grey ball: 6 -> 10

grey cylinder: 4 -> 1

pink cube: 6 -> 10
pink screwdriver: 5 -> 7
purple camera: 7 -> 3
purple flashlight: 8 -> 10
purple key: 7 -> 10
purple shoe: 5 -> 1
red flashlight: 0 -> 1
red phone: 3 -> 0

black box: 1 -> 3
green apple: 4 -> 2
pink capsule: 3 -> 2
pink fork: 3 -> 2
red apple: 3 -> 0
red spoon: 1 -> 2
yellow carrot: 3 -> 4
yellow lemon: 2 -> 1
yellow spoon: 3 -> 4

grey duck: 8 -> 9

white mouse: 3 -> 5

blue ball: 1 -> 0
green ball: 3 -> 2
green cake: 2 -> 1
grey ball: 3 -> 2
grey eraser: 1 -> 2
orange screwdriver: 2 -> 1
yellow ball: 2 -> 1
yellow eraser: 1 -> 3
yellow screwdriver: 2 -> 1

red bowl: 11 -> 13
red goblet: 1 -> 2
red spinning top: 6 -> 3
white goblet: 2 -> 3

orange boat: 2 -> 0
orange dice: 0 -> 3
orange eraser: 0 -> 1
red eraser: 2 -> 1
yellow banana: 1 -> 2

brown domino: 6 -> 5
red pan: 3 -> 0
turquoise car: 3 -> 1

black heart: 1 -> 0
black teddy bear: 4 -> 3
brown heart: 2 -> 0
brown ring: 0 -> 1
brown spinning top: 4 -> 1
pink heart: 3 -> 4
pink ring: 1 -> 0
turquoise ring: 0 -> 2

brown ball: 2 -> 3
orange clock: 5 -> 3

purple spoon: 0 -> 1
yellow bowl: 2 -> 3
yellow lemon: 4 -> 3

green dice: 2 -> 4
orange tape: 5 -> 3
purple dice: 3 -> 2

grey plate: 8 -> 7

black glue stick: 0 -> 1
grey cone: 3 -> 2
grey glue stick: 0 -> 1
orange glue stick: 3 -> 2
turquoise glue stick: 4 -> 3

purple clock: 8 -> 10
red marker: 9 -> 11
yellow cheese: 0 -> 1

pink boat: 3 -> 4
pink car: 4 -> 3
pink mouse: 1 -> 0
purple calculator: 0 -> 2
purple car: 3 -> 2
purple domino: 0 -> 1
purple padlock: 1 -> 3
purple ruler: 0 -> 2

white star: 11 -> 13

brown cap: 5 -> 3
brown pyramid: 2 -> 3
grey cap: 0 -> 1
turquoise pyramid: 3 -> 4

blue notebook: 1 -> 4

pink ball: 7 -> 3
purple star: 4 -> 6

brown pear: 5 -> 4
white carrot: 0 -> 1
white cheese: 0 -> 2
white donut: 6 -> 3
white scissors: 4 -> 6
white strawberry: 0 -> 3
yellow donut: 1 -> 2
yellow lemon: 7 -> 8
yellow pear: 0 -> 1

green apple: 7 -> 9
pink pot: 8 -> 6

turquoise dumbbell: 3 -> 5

§ **PROBLEM TO SOLVE**
Copy out every line of the entries where the string "flashlight" shows up.

§ **THE ANSWER**
purple flashlight: 8 -> 10
red flashlight: 0 -> 1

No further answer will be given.